Given problem: Please output the data below exactly as it appears, from its start through the line that contains "Locate an element".
* START *
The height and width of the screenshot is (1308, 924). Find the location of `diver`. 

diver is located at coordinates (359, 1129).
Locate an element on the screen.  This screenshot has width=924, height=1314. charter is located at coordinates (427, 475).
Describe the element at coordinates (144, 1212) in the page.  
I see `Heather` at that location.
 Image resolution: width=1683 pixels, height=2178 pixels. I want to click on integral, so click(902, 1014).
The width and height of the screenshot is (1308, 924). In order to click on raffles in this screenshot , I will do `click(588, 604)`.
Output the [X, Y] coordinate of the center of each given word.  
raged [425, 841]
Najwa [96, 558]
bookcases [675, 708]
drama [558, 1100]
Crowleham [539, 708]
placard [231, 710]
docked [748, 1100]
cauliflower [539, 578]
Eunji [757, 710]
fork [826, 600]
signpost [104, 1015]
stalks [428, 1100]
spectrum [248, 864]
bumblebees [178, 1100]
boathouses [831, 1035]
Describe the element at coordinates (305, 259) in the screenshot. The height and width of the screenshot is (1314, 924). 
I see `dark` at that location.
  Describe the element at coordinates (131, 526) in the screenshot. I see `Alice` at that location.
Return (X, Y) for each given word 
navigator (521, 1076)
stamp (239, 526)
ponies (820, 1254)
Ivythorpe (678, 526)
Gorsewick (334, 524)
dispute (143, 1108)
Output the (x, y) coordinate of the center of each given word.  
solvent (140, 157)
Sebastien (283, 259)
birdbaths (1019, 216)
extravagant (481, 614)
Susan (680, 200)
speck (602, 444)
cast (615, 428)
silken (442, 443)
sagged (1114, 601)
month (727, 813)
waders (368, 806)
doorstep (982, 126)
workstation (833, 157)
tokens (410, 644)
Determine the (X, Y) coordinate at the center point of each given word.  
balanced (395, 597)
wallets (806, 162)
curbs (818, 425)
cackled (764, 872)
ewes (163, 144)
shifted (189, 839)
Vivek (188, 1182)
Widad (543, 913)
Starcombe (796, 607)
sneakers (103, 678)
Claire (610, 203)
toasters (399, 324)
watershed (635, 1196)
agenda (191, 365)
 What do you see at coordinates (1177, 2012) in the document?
* END *
Solution to the exercise:
The height and width of the screenshot is (1308, 924). Find the location of `diver`. 

diver is located at coordinates (359, 1129).
Locate an element on the screen.  This screenshot has width=924, height=1314. charter is located at coordinates (427, 475).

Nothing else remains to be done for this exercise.